MATERIAL PROVIDED:

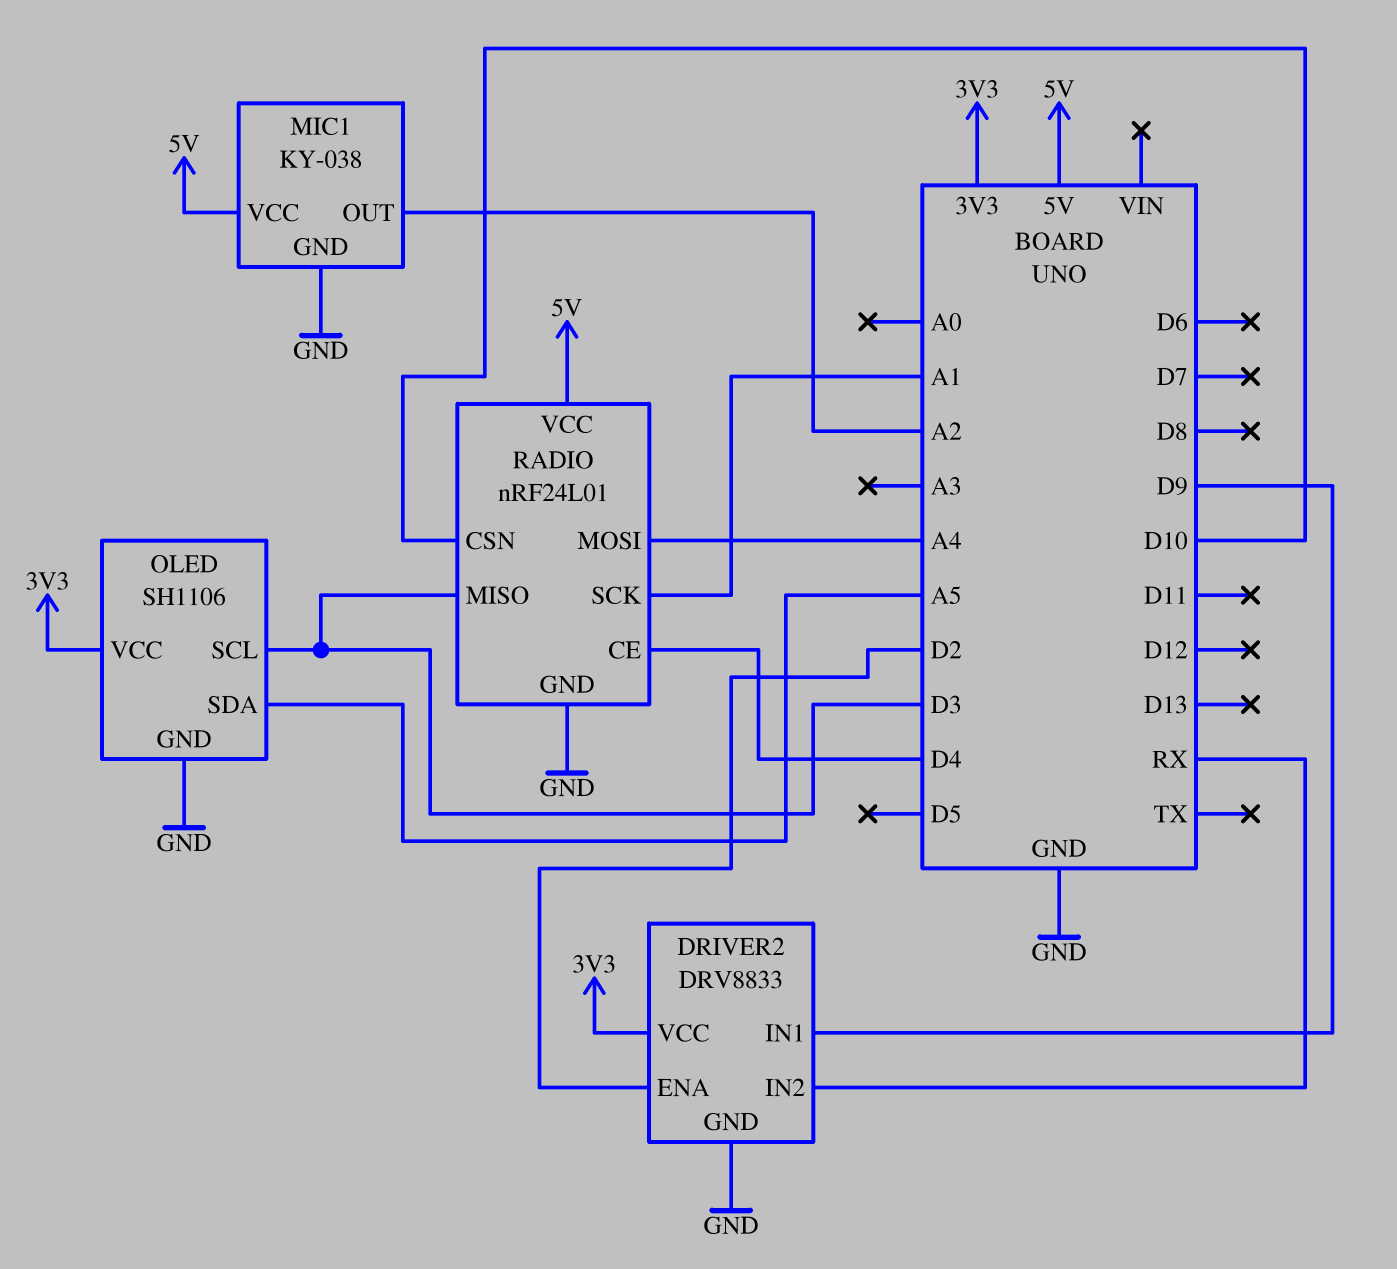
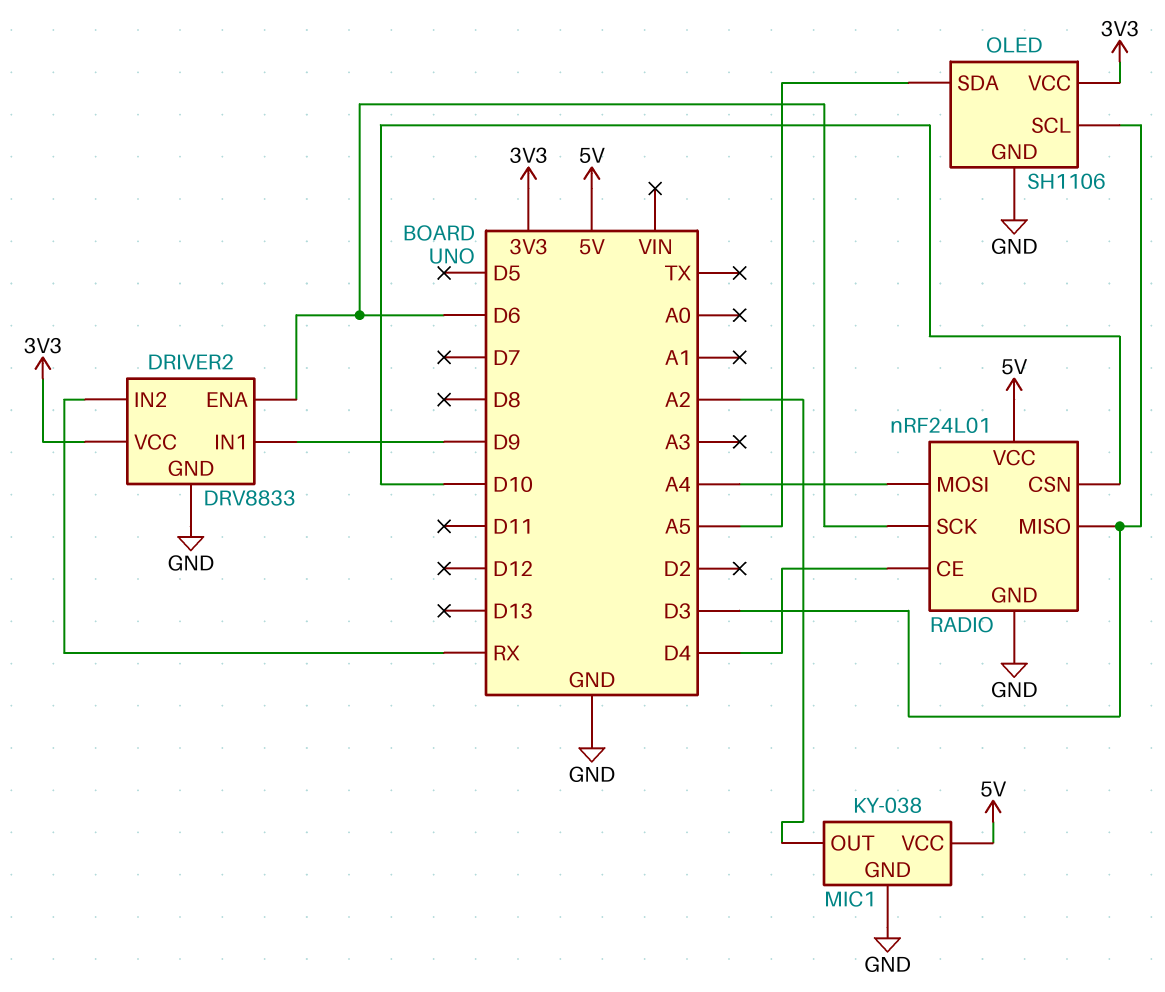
DRIVER2 pin ENA: D2 -> D6
RADIO pin SCK: A1 -> D6

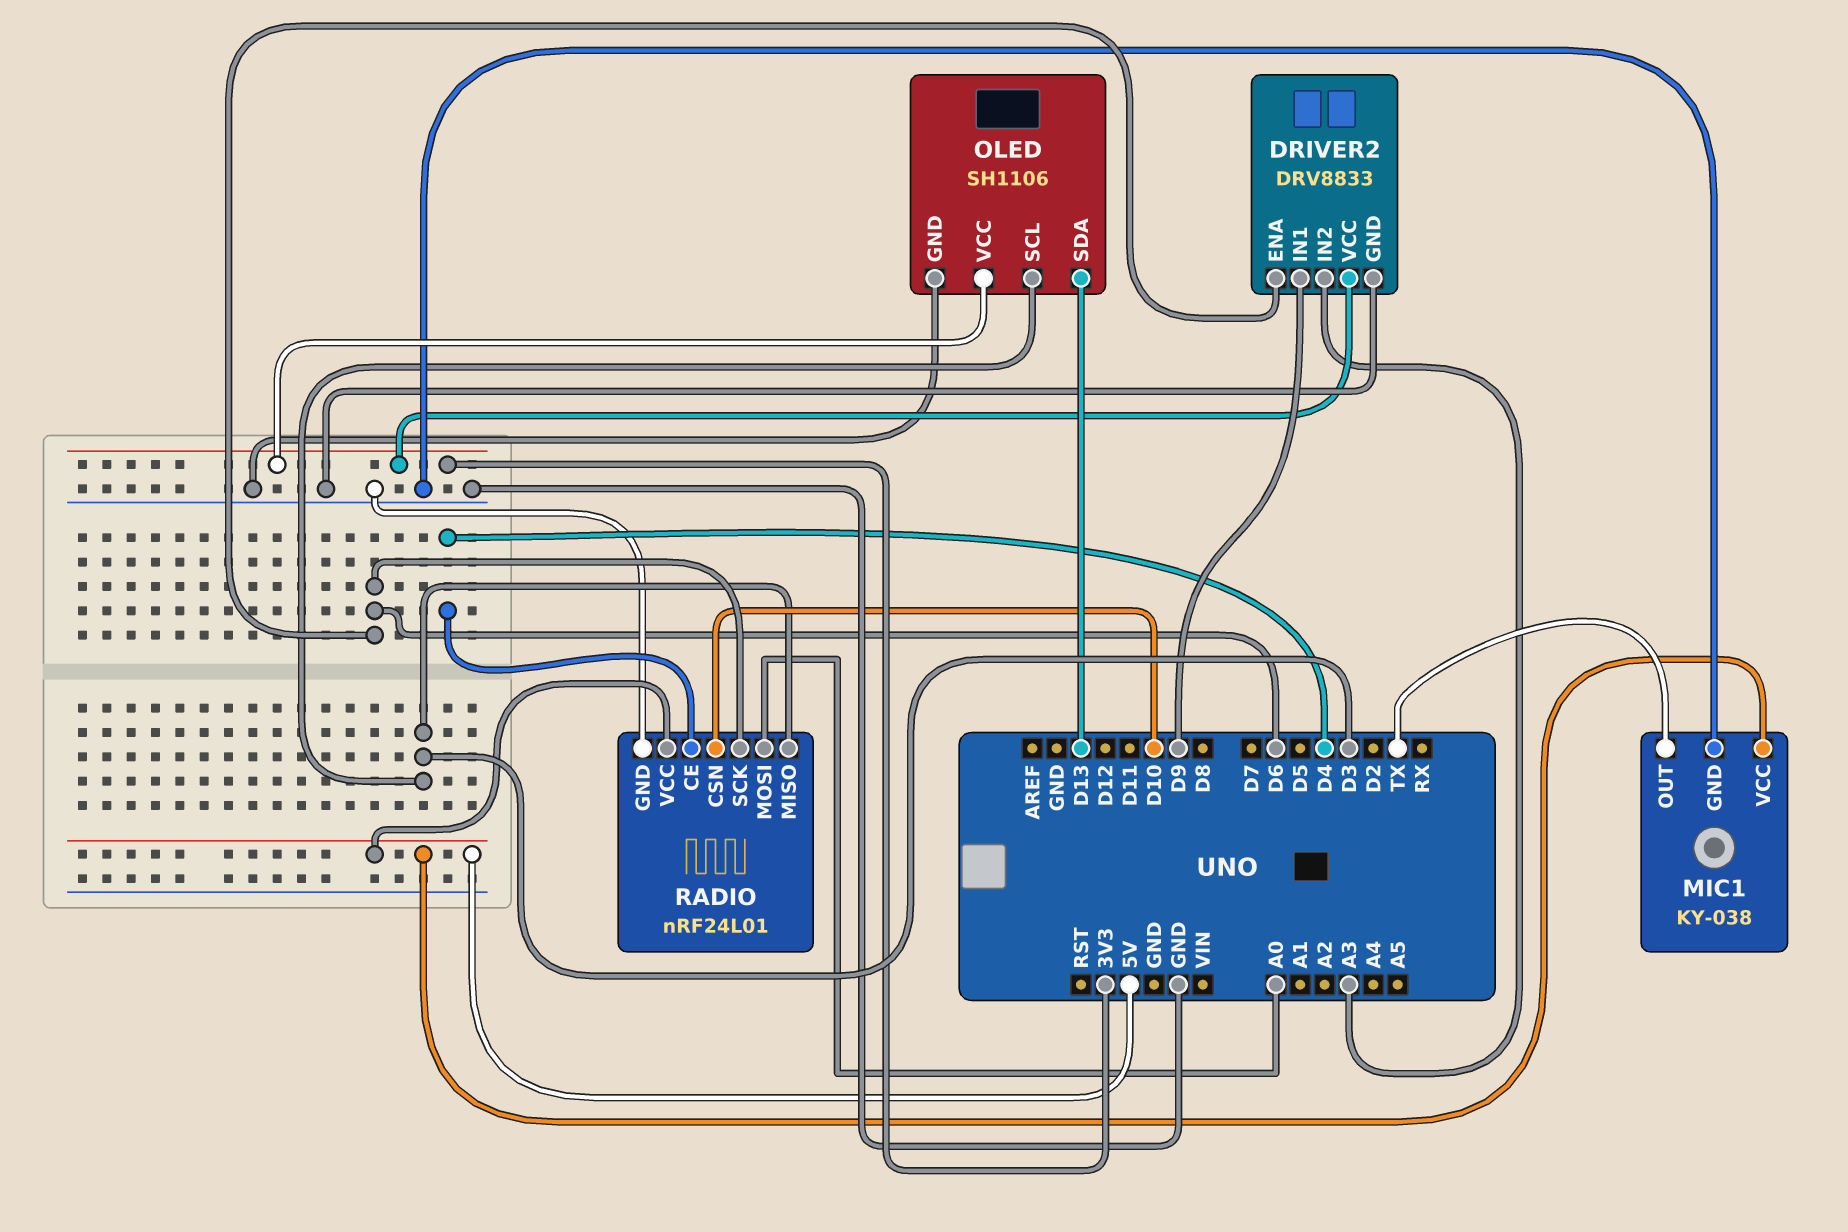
DRIVER2 pin IN2: RX -> A3
MIC1 pin OUT: A2 -> TX
OLED pin SDA: A5 -> D13
RADIO pin MOSI: A4 -> A0

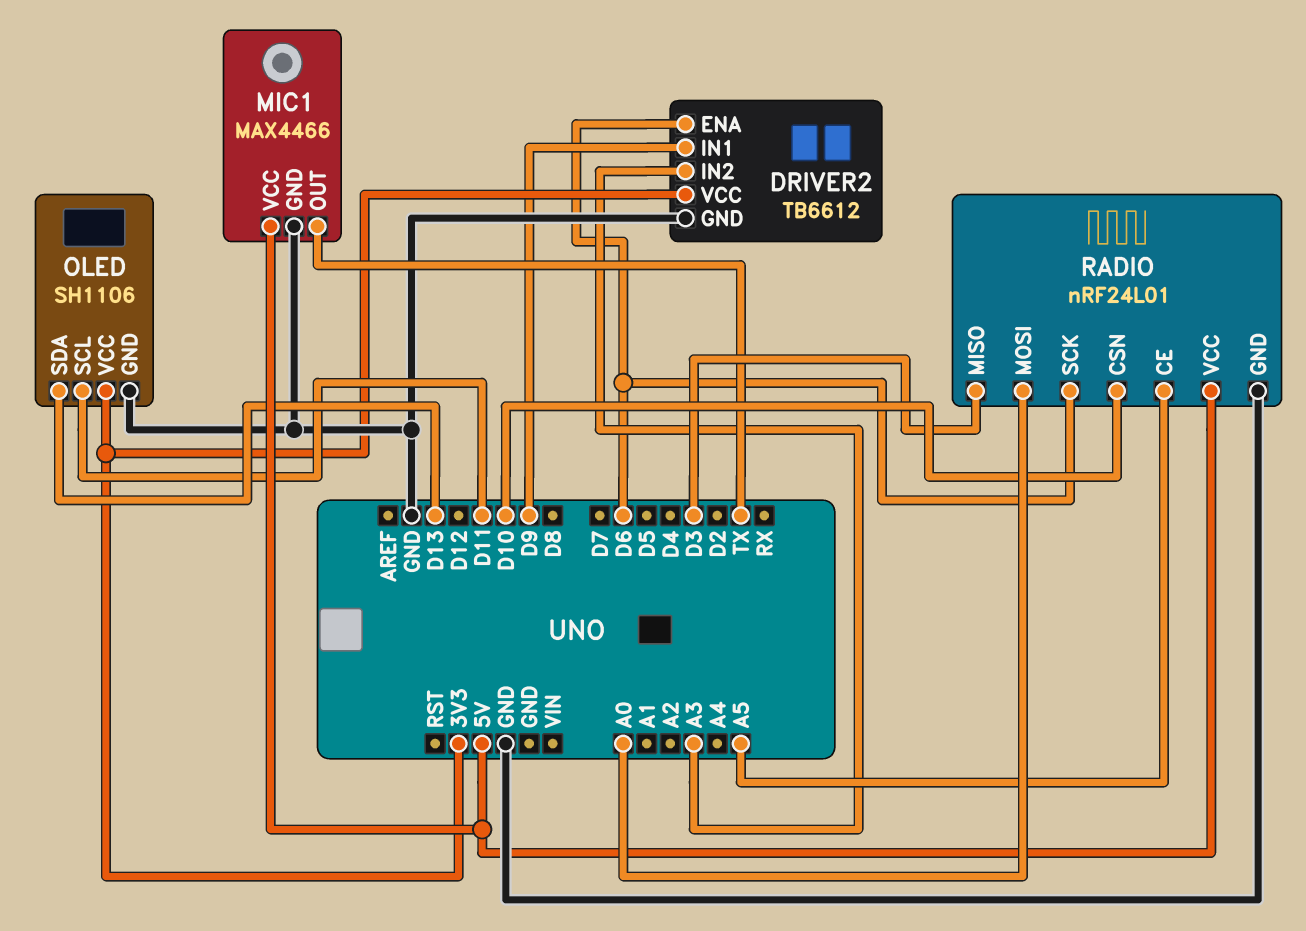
DRIVER2: DRV8833 -> TB6612
MIC1: KY-038 -> MAX4466
OLED pin SCL: D3 -> D11
RADIO pin CE: D4 -> A5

WHAT THE EXERCISE ASKS: Only the text is to be copied: please reproduce the records exactly and drop the pictures.

SOLUTION FOR THIS TASK:
DRIVER2 pin ENA: D2 -> D6
RADIO pin SCK: A1 -> D6

DRIVER2 pin IN2: RX -> A3
MIC1 pin OUT: A2 -> TX
OLED pin SDA: A5 -> D13
RADIO pin MOSI: A4 -> A0

DRIVER2: DRV8833 -> TB6612
MIC1: KY-038 -> MAX4466
OLED pin SCL: D3 -> D11
RADIO pin CE: D4 -> A5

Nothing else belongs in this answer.